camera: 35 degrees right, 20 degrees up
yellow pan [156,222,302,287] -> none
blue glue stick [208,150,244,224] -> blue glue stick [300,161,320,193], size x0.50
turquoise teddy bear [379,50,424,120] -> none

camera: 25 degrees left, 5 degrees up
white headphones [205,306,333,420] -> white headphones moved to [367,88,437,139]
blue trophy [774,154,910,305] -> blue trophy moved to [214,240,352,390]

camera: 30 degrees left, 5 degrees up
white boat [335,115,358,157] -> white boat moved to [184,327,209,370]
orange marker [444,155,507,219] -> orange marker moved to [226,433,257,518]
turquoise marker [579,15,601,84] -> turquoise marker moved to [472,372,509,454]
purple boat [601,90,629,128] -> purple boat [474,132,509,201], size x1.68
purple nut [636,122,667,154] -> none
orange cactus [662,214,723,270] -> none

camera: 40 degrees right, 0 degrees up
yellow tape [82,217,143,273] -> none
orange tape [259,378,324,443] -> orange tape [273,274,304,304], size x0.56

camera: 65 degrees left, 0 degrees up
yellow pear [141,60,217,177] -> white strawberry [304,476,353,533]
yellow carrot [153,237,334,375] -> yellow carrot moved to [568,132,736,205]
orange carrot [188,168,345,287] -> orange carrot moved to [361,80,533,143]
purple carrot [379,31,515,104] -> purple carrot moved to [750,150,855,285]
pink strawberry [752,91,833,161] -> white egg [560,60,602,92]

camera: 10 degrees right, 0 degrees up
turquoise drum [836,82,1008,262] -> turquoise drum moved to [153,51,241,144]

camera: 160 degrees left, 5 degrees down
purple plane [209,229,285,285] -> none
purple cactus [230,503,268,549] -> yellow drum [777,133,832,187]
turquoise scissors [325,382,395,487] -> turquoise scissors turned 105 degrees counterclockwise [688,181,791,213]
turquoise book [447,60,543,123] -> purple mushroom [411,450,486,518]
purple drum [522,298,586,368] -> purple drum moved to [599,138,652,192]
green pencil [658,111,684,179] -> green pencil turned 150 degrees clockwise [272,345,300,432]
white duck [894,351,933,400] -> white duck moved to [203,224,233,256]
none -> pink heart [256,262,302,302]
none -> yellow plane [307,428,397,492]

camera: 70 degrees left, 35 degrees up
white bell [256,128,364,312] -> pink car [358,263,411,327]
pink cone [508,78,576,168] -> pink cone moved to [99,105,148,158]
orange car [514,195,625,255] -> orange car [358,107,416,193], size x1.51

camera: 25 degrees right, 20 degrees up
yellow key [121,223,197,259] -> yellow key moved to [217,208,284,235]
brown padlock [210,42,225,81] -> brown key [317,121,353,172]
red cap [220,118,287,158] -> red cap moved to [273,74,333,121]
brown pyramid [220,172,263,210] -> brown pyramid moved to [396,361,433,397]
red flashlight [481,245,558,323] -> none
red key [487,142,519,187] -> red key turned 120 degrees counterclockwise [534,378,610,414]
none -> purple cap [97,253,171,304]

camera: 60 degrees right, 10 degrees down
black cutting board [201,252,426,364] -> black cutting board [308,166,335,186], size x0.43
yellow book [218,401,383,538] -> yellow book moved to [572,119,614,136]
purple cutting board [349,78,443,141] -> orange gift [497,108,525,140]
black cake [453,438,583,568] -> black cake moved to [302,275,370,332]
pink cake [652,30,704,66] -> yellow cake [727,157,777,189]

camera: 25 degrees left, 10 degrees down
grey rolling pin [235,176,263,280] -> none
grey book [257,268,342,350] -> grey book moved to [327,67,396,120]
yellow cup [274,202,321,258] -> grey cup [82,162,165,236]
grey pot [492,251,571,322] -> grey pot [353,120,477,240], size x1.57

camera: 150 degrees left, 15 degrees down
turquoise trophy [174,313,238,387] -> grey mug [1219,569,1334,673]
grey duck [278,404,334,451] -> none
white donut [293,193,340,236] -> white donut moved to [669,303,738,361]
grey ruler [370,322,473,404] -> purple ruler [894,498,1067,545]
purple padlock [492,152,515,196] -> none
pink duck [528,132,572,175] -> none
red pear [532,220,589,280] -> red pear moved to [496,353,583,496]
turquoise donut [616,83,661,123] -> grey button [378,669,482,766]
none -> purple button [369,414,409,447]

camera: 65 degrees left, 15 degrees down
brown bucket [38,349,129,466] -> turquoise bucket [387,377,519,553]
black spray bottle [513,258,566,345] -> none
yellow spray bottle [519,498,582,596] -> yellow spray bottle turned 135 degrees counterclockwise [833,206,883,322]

EXERCISE DIRECTIONS = Return the listing in full, matching each word exactly.

WRITTEN SOLUTION =
camera: 35 degrees right, 20 degrees up
yellow pan [156,222,302,287] -> none
blue glue stick [208,150,244,224] -> blue glue stick [300,161,320,193], size x0.50
turquoise teddy bear [379,50,424,120] -> none

camera: 25 degrees left, 5 degrees up
white headphones [205,306,333,420] -> white headphones moved to [367,88,437,139]
blue trophy [774,154,910,305] -> blue trophy moved to [214,240,352,390]

camera: 30 degrees left, 5 degrees up
white boat [335,115,358,157] -> white boat moved to [184,327,209,370]
orange marker [444,155,507,219] -> orange marker moved to [226,433,257,518]
turquoise marker [579,15,601,84] -> turquoise marker moved to [472,372,509,454]
purple boat [601,90,629,128] -> purple boat [474,132,509,201], size x1.68
purple nut [636,122,667,154] -> none
orange cactus [662,214,723,270] -> none

camera: 40 degrees right, 0 degrees up
yellow tape [82,217,143,273] -> none
orange tape [259,378,324,443] -> orange tape [273,274,304,304], size x0.56

camera: 65 degrees left, 0 degrees up
yellow pear [141,60,217,177] -> white strawberry [304,476,353,533]
yellow carrot [153,237,334,375] -> yellow carrot moved to [568,132,736,205]
orange carrot [188,168,345,287] -> orange carrot moved to [361,80,533,143]
purple carrot [379,31,515,104] -> purple carrot moved to [750,150,855,285]
pink strawberry [752,91,833,161] -> white egg [560,60,602,92]

camera: 10 degrees right, 0 degrees up
turquoise drum [836,82,1008,262] -> turquoise drum moved to [153,51,241,144]

camera: 160 degrees left, 5 degrees down
purple plane [209,229,285,285] -> none
purple cactus [230,503,268,549] -> yellow drum [777,133,832,187]
turquoise scissors [325,382,395,487] -> turquoise scissors turned 105 degrees counterclockwise [688,181,791,213]
turquoise book [447,60,543,123] -> purple mushroom [411,450,486,518]
purple drum [522,298,586,368] -> purple drum moved to [599,138,652,192]
green pencil [658,111,684,179] -> green pencil turned 150 degrees clockwise [272,345,300,432]
white duck [894,351,933,400] -> white duck moved to [203,224,233,256]
none -> pink heart [256,262,302,302]
none -> yellow plane [307,428,397,492]

camera: 70 degrees left, 35 degrees up
white bell [256,128,364,312] -> pink car [358,263,411,327]
pink cone [508,78,576,168] -> pink cone moved to [99,105,148,158]
orange car [514,195,625,255] -> orange car [358,107,416,193], size x1.51

camera: 25 degrees right, 20 degrees up
yellow key [121,223,197,259] -> yellow key moved to [217,208,284,235]
brown padlock [210,42,225,81] -> brown key [317,121,353,172]
red cap [220,118,287,158] -> red cap moved to [273,74,333,121]
brown pyramid [220,172,263,210] -> brown pyramid moved to [396,361,433,397]
red flashlight [481,245,558,323] -> none
red key [487,142,519,187] -> red key turned 120 degrees counterclockwise [534,378,610,414]
none -> purple cap [97,253,171,304]

camera: 60 degrees right, 10 degrees down
black cutting board [201,252,426,364] -> black cutting board [308,166,335,186], size x0.43
yellow book [218,401,383,538] -> yellow book moved to [572,119,614,136]
purple cutting board [349,78,443,141] -> orange gift [497,108,525,140]
black cake [453,438,583,568] -> black cake moved to [302,275,370,332]
pink cake [652,30,704,66] -> yellow cake [727,157,777,189]

camera: 25 degrees left, 10 degrees down
grey rolling pin [235,176,263,280] -> none
grey book [257,268,342,350] -> grey book moved to [327,67,396,120]
yellow cup [274,202,321,258] -> grey cup [82,162,165,236]
grey pot [492,251,571,322] -> grey pot [353,120,477,240], size x1.57

camera: 150 degrees left, 15 degrees down
turquoise trophy [174,313,238,387] -> grey mug [1219,569,1334,673]
grey duck [278,404,334,451] -> none
white donut [293,193,340,236] -> white donut moved to [669,303,738,361]
grey ruler [370,322,473,404] -> purple ruler [894,498,1067,545]
purple padlock [492,152,515,196] -> none
pink duck [528,132,572,175] -> none
red pear [532,220,589,280] -> red pear moved to [496,353,583,496]
turquoise donut [616,83,661,123] -> grey button [378,669,482,766]
none -> purple button [369,414,409,447]

camera: 65 degrees left, 15 degrees down
brown bucket [38,349,129,466] -> turquoise bucket [387,377,519,553]
black spray bottle [513,258,566,345] -> none
yellow spray bottle [519,498,582,596] -> yellow spray bottle turned 135 degrees counterclockwise [833,206,883,322]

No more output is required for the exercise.